───── Task material ─────

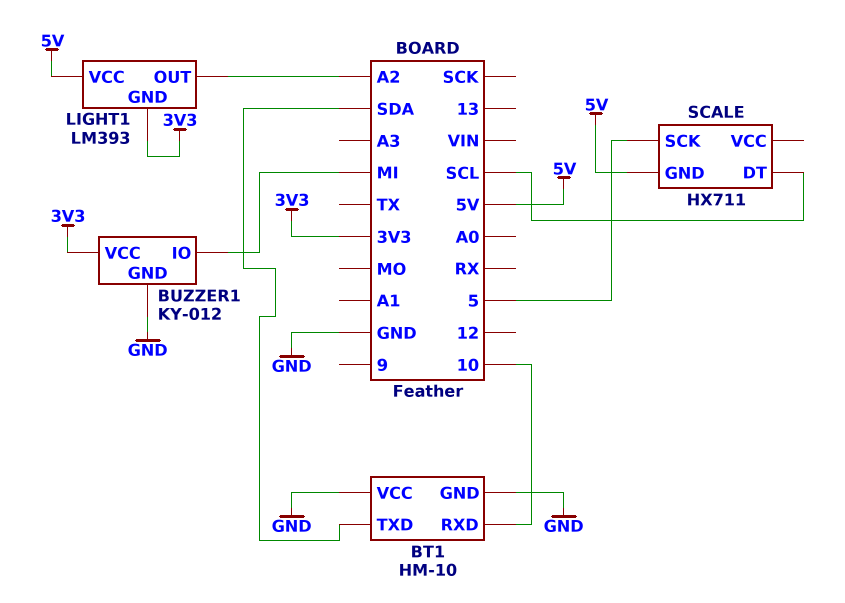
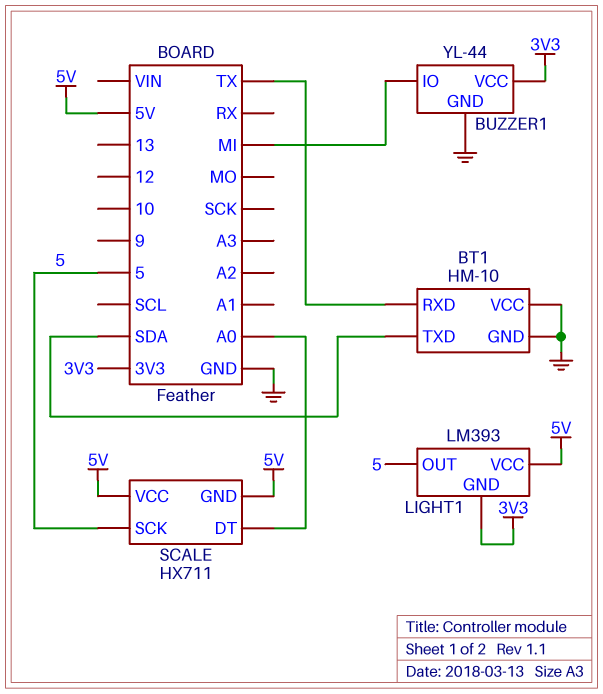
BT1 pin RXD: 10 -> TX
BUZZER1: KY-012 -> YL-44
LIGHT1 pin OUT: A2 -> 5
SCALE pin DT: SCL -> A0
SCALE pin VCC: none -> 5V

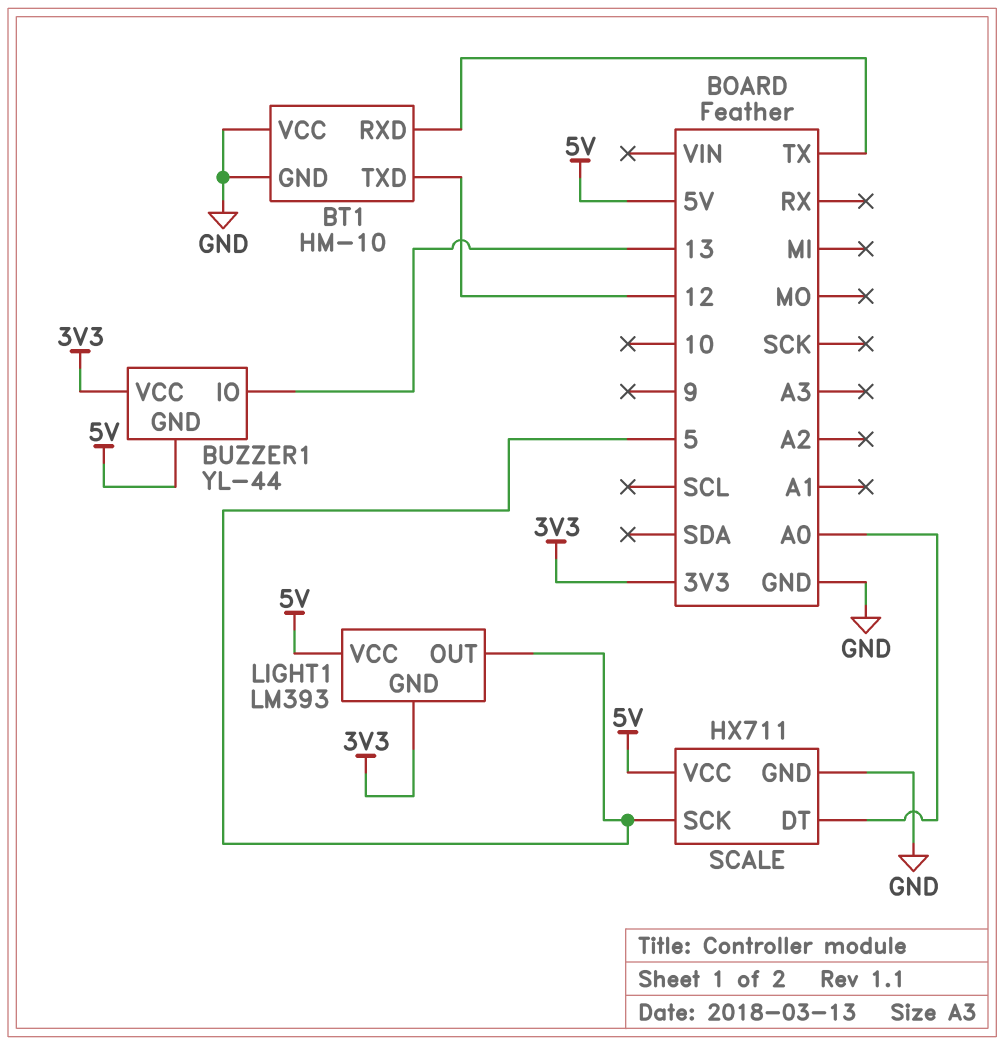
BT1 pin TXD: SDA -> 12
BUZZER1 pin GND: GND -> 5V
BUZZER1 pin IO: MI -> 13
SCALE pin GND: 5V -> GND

─────

▶ **Your goal**:
Leave the pictures behind and repeat each entry exactly.

▶ **Reply to the exercise**:
BT1 pin RXD: 10 -> TX
BUZZER1: KY-012 -> YL-44
LIGHT1 pin OUT: A2 -> 5
SCALE pin DT: SCL -> A0
SCALE pin VCC: none -> 5V

BT1 pin TXD: SDA -> 12
BUZZER1 pin GND: GND -> 5V
BUZZER1 pin IO: MI -> 13
SCALE pin GND: 5V -> GND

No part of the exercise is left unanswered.